* [What you have to do] With pictures excluded, copy word for word the lines in the data below from the line containing "brown bowling pin: [49,356,103,465]" through the line containing "green pear: [153,66,203,133]".

————

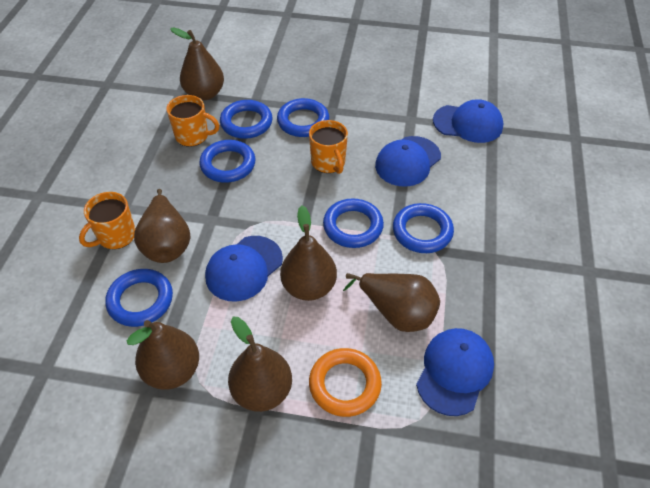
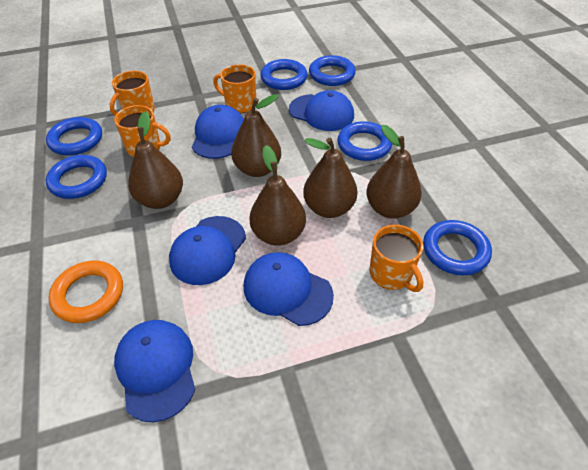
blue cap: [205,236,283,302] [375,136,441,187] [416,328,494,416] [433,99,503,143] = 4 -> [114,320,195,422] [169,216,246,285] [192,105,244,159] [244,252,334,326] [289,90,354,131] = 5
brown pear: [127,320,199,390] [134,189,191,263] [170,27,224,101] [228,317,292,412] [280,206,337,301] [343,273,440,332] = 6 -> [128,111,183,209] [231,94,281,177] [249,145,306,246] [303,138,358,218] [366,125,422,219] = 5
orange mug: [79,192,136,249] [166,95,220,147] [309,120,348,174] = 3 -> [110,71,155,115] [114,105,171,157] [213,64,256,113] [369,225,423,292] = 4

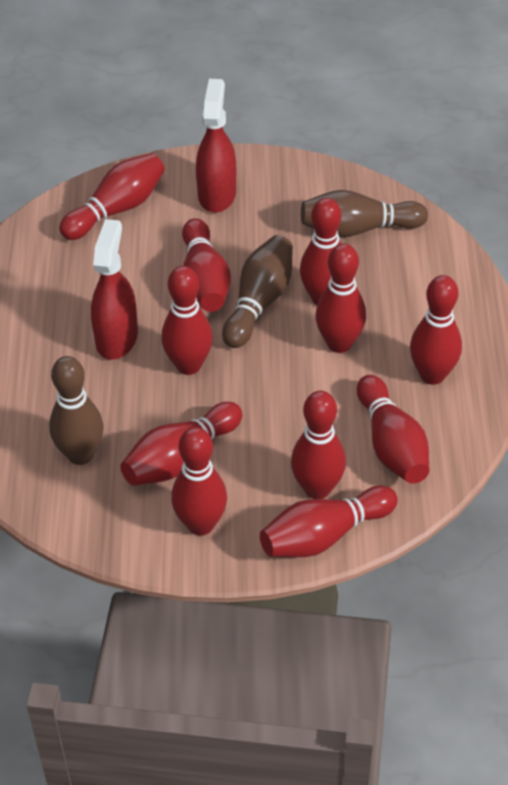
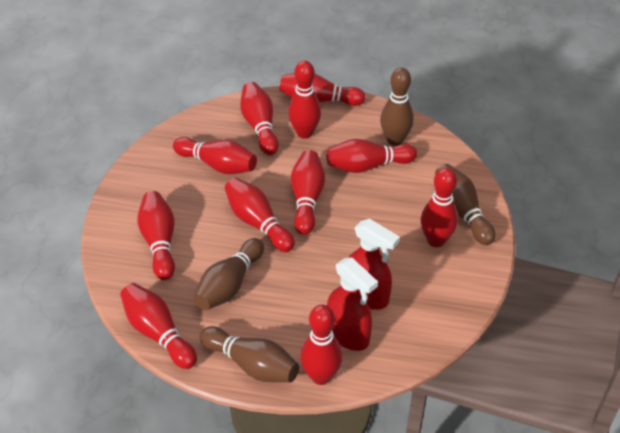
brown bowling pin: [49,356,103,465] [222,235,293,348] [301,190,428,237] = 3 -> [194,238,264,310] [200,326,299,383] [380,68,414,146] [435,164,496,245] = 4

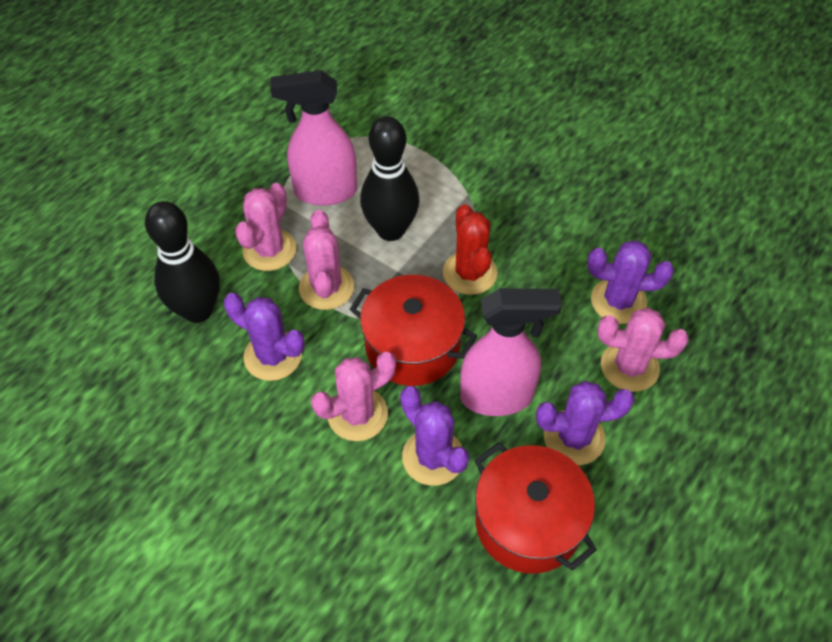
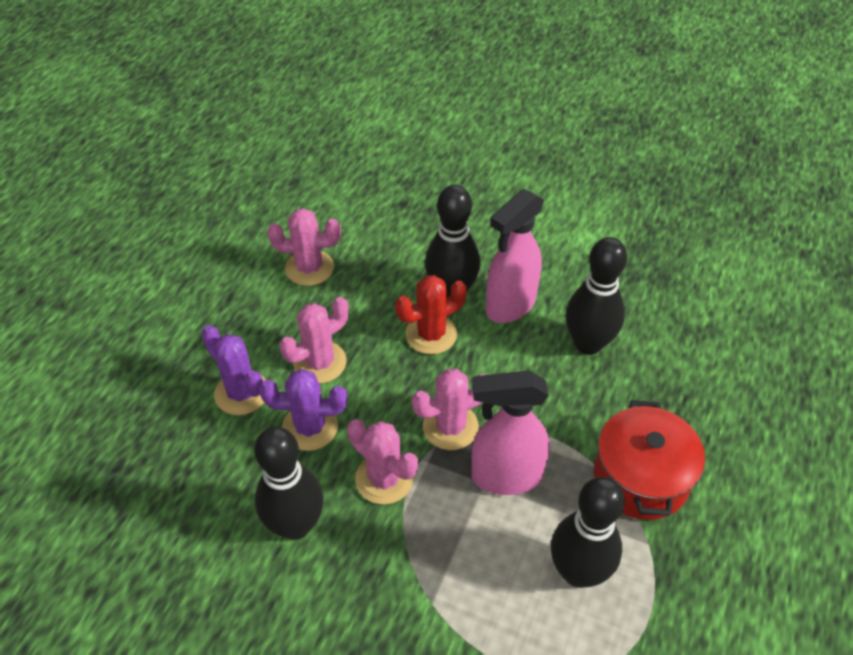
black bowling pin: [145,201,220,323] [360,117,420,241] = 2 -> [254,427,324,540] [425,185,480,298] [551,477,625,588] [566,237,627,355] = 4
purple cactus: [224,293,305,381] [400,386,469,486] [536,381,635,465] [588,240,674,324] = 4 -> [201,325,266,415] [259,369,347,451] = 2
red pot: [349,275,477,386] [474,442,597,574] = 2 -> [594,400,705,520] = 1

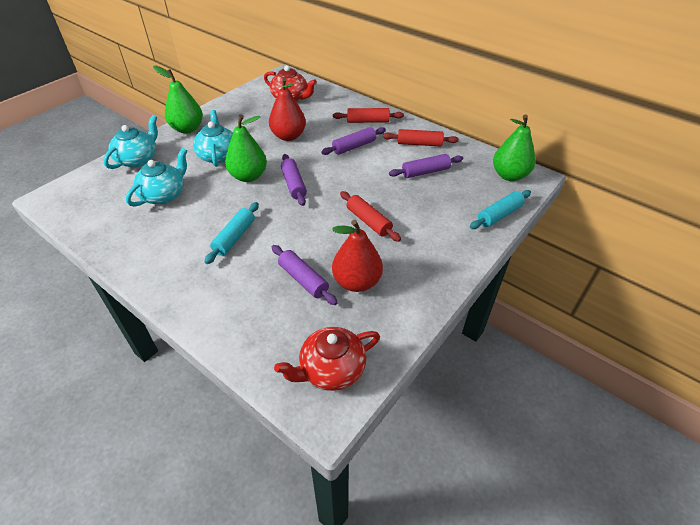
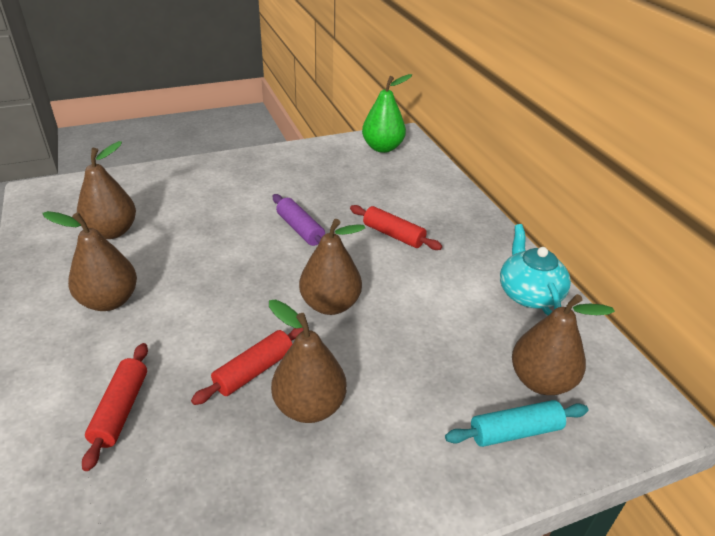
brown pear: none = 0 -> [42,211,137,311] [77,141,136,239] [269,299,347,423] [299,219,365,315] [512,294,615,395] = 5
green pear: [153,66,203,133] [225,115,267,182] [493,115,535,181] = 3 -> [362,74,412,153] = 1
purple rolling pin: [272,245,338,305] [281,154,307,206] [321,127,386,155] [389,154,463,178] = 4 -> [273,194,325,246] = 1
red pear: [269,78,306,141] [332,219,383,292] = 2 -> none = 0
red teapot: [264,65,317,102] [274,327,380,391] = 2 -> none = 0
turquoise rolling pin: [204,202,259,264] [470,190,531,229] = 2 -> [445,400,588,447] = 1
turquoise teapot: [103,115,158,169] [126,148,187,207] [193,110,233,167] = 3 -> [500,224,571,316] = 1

————

* [Task output]
brown bowling pin: [49,356,103,465] [222,235,293,348] [301,190,428,237] = 3 -> [194,238,264,310] [200,326,299,383] [380,68,414,146] [435,164,496,245] = 4

black bowling pin: [145,201,220,323] [360,117,420,241] = 2 -> [254,427,324,540] [425,185,480,298] [551,477,625,588] [566,237,627,355] = 4
purple cactus: [224,293,305,381] [400,386,469,486] [536,381,635,465] [588,240,674,324] = 4 -> [201,325,266,415] [259,369,347,451] = 2
red pot: [349,275,477,386] [474,442,597,574] = 2 -> [594,400,705,520] = 1

brown pear: none = 0 -> [42,211,137,311] [77,141,136,239] [269,299,347,423] [299,219,365,315] [512,294,615,395] = 5
green pear: [153,66,203,133] [225,115,267,182] [493,115,535,181] = 3 -> [362,74,412,153] = 1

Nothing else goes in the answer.